### PROBLEM REQUIREMENTS
Every line of the data, first to last, must be written out unchanged.

### INFORMATION
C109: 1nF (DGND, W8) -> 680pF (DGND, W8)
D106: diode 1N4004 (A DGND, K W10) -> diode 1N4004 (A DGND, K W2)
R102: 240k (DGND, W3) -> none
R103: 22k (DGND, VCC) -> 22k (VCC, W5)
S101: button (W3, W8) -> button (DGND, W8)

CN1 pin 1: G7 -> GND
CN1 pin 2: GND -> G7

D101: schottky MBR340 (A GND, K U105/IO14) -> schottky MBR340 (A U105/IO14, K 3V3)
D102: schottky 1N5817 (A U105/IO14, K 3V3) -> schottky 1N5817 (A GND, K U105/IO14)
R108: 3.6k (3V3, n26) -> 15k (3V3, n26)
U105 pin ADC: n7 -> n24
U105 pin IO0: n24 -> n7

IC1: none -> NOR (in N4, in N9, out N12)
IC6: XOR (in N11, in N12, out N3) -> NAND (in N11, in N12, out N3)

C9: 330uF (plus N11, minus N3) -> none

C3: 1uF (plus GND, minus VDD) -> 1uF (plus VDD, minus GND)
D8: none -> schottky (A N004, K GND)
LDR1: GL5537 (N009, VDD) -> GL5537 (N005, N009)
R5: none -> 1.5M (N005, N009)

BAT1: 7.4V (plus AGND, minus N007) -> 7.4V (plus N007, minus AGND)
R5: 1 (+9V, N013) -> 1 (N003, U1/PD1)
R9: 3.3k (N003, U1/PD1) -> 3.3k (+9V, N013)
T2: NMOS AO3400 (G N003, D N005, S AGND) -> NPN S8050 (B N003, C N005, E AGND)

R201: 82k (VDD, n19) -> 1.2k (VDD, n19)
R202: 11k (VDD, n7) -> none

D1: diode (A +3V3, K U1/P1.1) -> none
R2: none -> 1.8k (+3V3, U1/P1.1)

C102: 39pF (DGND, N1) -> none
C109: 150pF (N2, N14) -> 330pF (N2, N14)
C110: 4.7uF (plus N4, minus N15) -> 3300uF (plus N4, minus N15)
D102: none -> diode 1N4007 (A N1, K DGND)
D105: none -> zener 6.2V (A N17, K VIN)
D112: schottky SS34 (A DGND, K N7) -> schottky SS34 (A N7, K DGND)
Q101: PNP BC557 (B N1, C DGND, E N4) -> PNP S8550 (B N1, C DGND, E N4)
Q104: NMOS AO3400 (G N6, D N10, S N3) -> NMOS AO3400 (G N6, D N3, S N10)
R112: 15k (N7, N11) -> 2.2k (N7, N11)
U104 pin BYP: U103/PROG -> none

### RESPONSE BELOW
C109: 1nF (DGND, W8) -> 680pF (DGND, W8)
D106: diode 1N4004 (A DGND, K W10) -> diode 1N4004 (A DGND, K W2)
R102: 240k (DGND, W3) -> none
R103: 22k (DGND, VCC) -> 22k (VCC, W5)
S101: button (W3, W8) -> button (DGND, W8)

CN1 pin 1: G7 -> GND
CN1 pin 2: GND -> G7

D101: schottky MBR340 (A GND, K U105/IO14) -> schottky MBR340 (A U105/IO14, K 3V3)
D102: schottky 1N5817 (A U105/IO14, K 3V3) -> schottky 1N5817 (A GND, K U105/IO14)
R108: 3.6k (3V3, n26) -> 15k (3V3, n26)
U105 pin ADC: n7 -> n24
U105 pin IO0: n24 -> n7

IC1: none -> NOR (in N4, in N9, out N12)
IC6: XOR (in N11, in N12, out N3) -> NAND (in N11, in N12, out N3)

C9: 330uF (plus N11, minus N3) -> none

C3: 1uF (plus GND, minus VDD) -> 1uF (plus VDD, minus GND)
D8: none -> schottky (A N004, K GND)
LDR1: GL5537 (N009, VDD) -> GL5537 (N005, N009)
R5: none -> 1.5M (N005, N009)

BAT1: 7.4V (plus AGND, minus N007) -> 7.4V (plus N007, minus AGND)
R5: 1 (+9V, N013) -> 1 (N003, U1/PD1)
R9: 3.3k (N003, U1/PD1) -> 3.3k (+9V, N013)
T2: NMOS AO3400 (G N003, D N005, S AGND) -> NPN S8050 (B N003, C N005, E AGND)

R201: 82k (VDD, n19) -> 1.2k (VDD, n19)
R202: 11k (VDD, n7) -> none

D1: diode (A +3V3, K U1/P1.1) -> none
R2: none -> 1.8k (+3V3, U1/P1.1)

C102: 39pF (DGND, N1) -> none
C109: 150pF (N2, N14) -> 330pF (N2, N14)
C110: 4.7uF (plus N4, minus N15) -> 3300uF (plus N4, minus N15)
D102: none -> diode 1N4007 (A N1, K DGND)
D105: none -> zener 6.2V (A N17, K VIN)
D112: schottky SS34 (A DGND, K N7) -> schottky SS34 (A N7, K DGND)
Q101: PNP BC557 (B N1, C DGND, E N4) -> PNP S8550 (B N1, C DGND, E N4)
Q104: NMOS AO3400 (G N6, D N10, S N3) -> NMOS AO3400 (G N6, D N3, S N10)
R112: 15k (N7, N11) -> 2.2k (N7, N11)
U104 pin BYP: U103/PROG -> none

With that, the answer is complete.